WORK REQUIRED: A faithful, complete copy of the entries is the sole expected answer.

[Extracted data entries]
□ □ □ □ □ □ □
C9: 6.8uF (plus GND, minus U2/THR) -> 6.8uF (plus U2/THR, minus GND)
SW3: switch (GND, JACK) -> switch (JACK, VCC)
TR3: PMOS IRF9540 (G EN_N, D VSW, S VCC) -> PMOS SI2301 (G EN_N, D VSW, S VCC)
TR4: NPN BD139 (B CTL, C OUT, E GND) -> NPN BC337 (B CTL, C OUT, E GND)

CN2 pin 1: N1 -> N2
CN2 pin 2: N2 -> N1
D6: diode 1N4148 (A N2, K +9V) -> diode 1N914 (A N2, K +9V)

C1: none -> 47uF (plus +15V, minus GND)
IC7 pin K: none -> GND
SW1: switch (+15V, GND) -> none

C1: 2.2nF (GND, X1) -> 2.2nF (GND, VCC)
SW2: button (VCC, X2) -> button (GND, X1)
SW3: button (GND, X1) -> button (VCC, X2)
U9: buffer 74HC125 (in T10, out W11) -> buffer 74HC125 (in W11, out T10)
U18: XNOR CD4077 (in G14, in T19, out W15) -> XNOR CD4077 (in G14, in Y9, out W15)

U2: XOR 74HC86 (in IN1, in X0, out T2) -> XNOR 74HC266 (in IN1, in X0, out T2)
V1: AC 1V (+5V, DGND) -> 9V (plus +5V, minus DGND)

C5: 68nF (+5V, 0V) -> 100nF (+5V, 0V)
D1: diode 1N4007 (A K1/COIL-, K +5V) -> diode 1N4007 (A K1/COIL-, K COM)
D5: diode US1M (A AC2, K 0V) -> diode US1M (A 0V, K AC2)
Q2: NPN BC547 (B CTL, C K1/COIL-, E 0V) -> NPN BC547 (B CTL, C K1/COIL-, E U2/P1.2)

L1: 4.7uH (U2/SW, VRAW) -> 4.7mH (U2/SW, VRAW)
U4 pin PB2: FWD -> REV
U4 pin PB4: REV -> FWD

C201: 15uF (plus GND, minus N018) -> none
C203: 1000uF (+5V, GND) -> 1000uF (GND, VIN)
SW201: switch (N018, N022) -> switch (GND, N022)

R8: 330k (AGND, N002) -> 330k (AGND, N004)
□ □ □ □ □ □ □
EXERCISE ANSWER:
C9: 6.8uF (plus GND, minus U2/THR) -> 6.8uF (plus U2/THR, minus GND)
SW3: switch (GND, JACK) -> switch (JACK, VCC)
TR3: PMOS IRF9540 (G EN_N, D VSW, S VCC) -> PMOS SI2301 (G EN_N, D VSW, S VCC)
TR4: NPN BD139 (B CTL, C OUT, E GND) -> NPN BC337 (B CTL, C OUT, E GND)

CN2 pin 1: N1 -> N2
CN2 pin 2: N2 -> N1
D6: diode 1N4148 (A N2, K +9V) -> diode 1N914 (A N2, K +9V)

C1: none -> 47uF (plus +15V, minus GND)
IC7 pin K: none -> GND
SW1: switch (+15V, GND) -> none

C1: 2.2nF (GND, X1) -> 2.2nF (GND, VCC)
SW2: button (VCC, X2) -> button (GND, X1)
SW3: button (GND, X1) -> button (VCC, X2)
U9: buffer 74HC125 (in T10, out W11) -> buffer 74HC125 (in W11, out T10)
U18: XNOR CD4077 (in G14, in T19, out W15) -> XNOR CD4077 (in G14, in Y9, out W15)

U2: XOR 74HC86 (in IN1, in X0, out T2) -> XNOR 74HC266 (in IN1, in X0, out T2)
V1: AC 1V (+5V, DGND) -> 9V (plus +5V, minus DGND)

C5: 68nF (+5V, 0V) -> 100nF (+5V, 0V)
D1: diode 1N4007 (A K1/COIL-, K +5V) -> diode 1N4007 (A K1/COIL-, K COM)
D5: diode US1M (A AC2, K 0V) -> diode US1M (A 0V, K AC2)
Q2: NPN BC547 (B CTL, C K1/COIL-, E 0V) -> NPN BC547 (B CTL, C K1/COIL-, E U2/P1.2)

L1: 4.7uH (U2/SW, VRAW) -> 4.7mH (U2/SW, VRAW)
U4 pin PB2: FWD -> REV
U4 pin PB4: REV -> FWD

C201: 15uF (plus GND, minus N018) -> none
C203: 1000uF (+5V, GND) -> 1000uF (GND, VIN)
SW201: switch (N018, N022) -> switch (GND, N022)

R8: 330k (AGND, N002) -> 330k (AGND, N004)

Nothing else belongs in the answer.